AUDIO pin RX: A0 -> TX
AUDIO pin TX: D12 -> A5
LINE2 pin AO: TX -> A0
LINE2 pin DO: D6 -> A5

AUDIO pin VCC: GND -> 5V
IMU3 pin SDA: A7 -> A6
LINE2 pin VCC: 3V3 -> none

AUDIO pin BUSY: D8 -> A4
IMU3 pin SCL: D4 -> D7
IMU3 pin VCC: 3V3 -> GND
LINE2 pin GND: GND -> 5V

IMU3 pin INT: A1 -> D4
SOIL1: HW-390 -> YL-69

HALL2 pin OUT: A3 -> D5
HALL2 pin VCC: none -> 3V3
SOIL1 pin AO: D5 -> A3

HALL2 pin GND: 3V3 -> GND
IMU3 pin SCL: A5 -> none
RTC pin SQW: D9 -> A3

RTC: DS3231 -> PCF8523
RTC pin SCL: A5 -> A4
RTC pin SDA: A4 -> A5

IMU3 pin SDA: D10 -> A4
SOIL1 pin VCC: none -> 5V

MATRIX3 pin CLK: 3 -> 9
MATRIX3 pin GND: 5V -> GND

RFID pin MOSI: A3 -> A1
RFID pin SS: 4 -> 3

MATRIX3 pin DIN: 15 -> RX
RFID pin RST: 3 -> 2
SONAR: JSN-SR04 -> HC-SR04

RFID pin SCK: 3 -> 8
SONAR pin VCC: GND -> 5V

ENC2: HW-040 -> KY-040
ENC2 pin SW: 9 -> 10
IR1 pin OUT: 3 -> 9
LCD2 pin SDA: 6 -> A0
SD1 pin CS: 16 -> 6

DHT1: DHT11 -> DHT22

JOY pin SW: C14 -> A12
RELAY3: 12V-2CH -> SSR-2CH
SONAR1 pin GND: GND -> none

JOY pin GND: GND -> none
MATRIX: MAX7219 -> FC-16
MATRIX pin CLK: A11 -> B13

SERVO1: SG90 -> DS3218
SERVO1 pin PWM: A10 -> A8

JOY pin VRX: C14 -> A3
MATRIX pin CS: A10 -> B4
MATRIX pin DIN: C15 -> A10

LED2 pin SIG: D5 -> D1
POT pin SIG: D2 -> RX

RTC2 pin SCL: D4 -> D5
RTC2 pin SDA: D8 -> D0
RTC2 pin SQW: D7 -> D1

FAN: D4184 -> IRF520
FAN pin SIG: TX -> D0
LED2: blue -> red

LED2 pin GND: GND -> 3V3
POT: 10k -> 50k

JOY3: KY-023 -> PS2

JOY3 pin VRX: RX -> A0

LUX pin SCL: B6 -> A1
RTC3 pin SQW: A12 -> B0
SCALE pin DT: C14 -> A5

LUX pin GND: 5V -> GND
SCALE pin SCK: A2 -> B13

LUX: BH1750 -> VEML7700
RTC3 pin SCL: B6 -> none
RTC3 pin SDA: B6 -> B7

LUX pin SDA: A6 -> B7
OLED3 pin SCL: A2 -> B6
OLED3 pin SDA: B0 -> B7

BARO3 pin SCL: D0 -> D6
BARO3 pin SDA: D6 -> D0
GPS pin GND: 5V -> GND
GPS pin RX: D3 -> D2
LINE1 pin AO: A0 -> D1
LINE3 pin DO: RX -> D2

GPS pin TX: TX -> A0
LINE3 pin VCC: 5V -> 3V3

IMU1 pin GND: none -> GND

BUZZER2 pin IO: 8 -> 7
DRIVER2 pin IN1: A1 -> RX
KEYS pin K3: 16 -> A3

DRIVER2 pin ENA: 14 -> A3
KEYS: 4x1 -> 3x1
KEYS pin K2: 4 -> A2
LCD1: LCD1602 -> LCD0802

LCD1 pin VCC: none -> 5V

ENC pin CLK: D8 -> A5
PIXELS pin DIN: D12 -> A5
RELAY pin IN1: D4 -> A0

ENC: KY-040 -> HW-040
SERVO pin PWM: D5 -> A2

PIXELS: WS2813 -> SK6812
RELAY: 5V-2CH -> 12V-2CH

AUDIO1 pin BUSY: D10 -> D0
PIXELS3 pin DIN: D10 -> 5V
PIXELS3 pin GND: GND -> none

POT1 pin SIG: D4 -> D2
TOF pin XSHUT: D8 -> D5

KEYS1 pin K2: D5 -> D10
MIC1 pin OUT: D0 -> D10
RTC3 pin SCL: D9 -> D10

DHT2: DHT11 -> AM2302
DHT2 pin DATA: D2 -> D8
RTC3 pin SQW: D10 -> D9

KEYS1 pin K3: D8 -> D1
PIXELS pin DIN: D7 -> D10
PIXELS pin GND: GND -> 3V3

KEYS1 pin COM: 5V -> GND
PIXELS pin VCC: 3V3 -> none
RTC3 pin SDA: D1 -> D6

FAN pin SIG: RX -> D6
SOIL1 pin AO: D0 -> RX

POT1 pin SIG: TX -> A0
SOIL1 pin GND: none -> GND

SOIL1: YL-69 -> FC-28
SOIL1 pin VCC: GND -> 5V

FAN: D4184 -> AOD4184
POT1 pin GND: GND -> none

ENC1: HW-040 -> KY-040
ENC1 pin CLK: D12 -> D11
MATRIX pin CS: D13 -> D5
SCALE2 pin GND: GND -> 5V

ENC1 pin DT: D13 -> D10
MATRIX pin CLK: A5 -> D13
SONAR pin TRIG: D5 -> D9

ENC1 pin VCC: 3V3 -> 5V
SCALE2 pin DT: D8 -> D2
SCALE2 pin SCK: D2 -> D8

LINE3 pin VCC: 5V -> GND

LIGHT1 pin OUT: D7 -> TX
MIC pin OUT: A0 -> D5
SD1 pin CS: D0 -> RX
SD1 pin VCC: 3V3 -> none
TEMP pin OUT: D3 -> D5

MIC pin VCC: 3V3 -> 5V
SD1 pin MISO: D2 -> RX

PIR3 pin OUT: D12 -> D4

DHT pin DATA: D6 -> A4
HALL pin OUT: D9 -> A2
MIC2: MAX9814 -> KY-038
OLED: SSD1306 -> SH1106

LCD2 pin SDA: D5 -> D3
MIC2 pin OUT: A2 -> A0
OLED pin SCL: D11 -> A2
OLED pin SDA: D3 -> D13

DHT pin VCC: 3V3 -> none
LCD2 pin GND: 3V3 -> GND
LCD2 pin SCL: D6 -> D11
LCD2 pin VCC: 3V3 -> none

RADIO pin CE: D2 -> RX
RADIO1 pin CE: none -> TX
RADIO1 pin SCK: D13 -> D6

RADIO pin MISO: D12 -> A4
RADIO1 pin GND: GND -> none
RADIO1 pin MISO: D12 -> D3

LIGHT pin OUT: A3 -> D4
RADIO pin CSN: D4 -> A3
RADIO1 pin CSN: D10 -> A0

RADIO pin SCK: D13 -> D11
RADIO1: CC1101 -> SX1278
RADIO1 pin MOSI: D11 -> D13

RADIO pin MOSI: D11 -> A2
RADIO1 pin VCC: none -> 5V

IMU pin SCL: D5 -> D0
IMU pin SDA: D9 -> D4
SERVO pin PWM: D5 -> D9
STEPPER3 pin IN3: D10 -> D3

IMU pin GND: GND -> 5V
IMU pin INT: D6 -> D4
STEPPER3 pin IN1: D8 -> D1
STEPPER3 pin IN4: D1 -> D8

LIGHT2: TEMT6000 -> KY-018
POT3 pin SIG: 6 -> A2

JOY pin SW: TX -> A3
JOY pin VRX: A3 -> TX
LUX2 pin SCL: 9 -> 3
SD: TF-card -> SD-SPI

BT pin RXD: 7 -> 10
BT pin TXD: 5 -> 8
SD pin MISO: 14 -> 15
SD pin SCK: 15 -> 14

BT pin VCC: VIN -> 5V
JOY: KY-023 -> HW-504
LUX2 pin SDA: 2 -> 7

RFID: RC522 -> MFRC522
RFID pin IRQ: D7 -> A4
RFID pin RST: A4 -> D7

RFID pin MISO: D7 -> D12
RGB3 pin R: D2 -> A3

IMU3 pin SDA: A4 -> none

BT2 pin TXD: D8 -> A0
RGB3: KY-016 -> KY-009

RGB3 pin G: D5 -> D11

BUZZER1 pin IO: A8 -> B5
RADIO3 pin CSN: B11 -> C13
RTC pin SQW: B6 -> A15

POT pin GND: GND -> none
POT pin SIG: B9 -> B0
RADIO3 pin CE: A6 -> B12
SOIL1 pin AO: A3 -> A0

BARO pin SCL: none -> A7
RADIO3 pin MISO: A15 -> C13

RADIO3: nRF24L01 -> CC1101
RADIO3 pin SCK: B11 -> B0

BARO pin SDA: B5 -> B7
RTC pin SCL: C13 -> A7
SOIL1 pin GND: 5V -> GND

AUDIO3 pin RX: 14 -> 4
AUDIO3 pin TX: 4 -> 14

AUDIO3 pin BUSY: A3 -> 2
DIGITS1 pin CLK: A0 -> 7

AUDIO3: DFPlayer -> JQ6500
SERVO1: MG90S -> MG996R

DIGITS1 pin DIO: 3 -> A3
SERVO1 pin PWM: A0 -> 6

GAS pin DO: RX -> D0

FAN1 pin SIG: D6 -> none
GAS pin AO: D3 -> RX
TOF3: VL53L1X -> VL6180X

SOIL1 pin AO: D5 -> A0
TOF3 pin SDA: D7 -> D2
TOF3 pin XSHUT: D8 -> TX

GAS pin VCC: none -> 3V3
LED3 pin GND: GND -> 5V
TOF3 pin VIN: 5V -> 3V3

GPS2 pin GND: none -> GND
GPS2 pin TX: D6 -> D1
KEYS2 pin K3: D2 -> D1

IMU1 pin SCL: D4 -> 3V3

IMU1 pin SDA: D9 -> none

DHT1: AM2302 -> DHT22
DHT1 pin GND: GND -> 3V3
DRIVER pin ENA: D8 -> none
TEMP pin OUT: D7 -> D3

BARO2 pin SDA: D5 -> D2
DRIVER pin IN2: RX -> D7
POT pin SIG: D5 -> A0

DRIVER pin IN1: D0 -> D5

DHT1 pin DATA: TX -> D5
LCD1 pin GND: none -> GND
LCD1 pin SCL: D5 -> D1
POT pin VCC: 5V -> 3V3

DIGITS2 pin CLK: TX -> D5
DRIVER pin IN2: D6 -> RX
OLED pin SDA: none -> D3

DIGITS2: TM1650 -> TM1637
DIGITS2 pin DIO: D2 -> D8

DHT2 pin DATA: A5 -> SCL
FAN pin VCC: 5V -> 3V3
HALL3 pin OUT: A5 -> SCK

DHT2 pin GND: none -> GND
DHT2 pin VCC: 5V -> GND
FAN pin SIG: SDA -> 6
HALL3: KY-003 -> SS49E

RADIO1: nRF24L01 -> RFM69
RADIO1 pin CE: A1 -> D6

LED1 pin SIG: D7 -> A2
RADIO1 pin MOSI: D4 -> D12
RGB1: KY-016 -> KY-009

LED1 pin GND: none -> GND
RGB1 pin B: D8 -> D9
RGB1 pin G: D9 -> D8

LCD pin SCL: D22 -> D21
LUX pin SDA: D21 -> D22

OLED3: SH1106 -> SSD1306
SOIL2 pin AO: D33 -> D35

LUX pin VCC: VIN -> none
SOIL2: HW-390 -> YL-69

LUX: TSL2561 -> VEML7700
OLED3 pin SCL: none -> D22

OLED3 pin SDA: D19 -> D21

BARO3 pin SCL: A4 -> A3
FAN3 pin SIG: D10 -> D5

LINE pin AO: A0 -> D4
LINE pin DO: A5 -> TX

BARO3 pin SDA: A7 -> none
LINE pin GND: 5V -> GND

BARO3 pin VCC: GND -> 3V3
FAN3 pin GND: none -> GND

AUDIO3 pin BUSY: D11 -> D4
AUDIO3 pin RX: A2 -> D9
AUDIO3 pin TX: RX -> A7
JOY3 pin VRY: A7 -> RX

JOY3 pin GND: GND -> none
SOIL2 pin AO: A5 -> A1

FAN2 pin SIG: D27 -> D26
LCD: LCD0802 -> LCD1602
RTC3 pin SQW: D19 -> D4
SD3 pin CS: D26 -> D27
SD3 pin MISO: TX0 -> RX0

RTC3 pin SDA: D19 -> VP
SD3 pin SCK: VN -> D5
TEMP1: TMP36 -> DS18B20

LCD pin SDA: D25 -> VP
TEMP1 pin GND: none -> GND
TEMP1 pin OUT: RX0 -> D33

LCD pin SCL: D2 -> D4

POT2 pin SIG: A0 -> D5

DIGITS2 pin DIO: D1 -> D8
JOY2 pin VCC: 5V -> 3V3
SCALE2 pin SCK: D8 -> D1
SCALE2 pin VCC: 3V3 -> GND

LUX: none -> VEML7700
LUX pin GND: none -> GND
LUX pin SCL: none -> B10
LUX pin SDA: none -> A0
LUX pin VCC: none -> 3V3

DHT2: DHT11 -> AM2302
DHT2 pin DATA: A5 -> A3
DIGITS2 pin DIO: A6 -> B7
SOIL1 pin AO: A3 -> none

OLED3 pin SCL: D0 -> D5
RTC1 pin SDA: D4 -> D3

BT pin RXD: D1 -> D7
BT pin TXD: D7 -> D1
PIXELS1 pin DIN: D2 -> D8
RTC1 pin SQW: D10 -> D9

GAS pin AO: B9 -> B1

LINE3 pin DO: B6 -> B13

------------

What this task involves: Beginning at the first line of the records, give again each line exactly as written, ending with the line that contains "SCALE pin SCK: A2 -> B13".

The answer:
AUDIO pin RX: A0 -> TX
AUDIO pin TX: D12 -> A5
LINE2 pin AO: TX -> A0
LINE2 pin DO: D6 -> A5

AUDIO pin VCC: GND -> 5V
IMU3 pin SDA: A7 -> A6
LINE2 pin VCC: 3V3 -> none

AUDIO pin BUSY: D8 -> A4
IMU3 pin SCL: D4 -> D7
IMU3 pin VCC: 3V3 -> GND
LINE2 pin GND: GND -> 5V

IMU3 pin INT: A1 -> D4
SOIL1: HW-390 -> YL-69

HALL2 pin OUT: A3 -> D5
HALL2 pin VCC: none -> 3V3
SOIL1 pin AO: D5 -> A3

HALL2 pin GND: 3V3 -> GND
IMU3 pin SCL: A5 -> none
RTC pin SQW: D9 -> A3

RTC: DS3231 -> PCF8523
RTC pin SCL: A5 -> A4
RTC pin SDA: A4 -> A5

IMU3 pin SDA: D10 -> A4
SOIL1 pin VCC: none -> 5V

MATRIX3 pin CLK: 3 -> 9
MATRIX3 pin GND: 5V -> GND

RFID pin MOSI: A3 -> A1
RFID pin SS: 4 -> 3

MATRIX3 pin DIN: 15 -> RX
RFID pin RST: 3 -> 2
SONAR: JSN-SR04 -> HC-SR04

RFID pin SCK: 3 -> 8
SONAR pin VCC: GND -> 5V

ENC2: HW-040 -> KY-040
ENC2 pin SW: 9 -> 10
IR1 pin OUT: 3 -> 9
LCD2 pin SDA: 6 -> A0
SD1 pin CS: 16 -> 6

DHT1: DHT11 -> DHT22

JOY pin SW: C14 -> A12
RELAY3: 12V-2CH -> SSR-2CH
SONAR1 pin GND: GND -> none

JOY pin GND: GND -> none
MATRIX: MAX7219 -> FC-16
MATRIX pin CLK: A11 -> B13

SERVO1: SG90 -> DS3218
SERVO1 pin PWM: A10 -> A8

JOY pin VRX: C14 -> A3
MATRIX pin CS: A10 -> B4
MATRIX pin DIN: C15 -> A10

LED2 pin SIG: D5 -> D1
POT pin SIG: D2 -> RX

RTC2 pin SCL: D4 -> D5
RTC2 pin SDA: D8 -> D0
RTC2 pin SQW: D7 -> D1

FAN: D4184 -> IRF520
FAN pin SIG: TX -> D0
LED2: blue -> red

LED2 pin GND: GND -> 3V3
POT: 10k -> 50k

JOY3: KY-023 -> PS2

JOY3 pin VRX: RX -> A0

LUX pin SCL: B6 -> A1
RTC3 pin SQW: A12 -> B0
SCALE pin DT: C14 -> A5

LUX pin GND: 5V -> GND
SCALE pin SCK: A2 -> B13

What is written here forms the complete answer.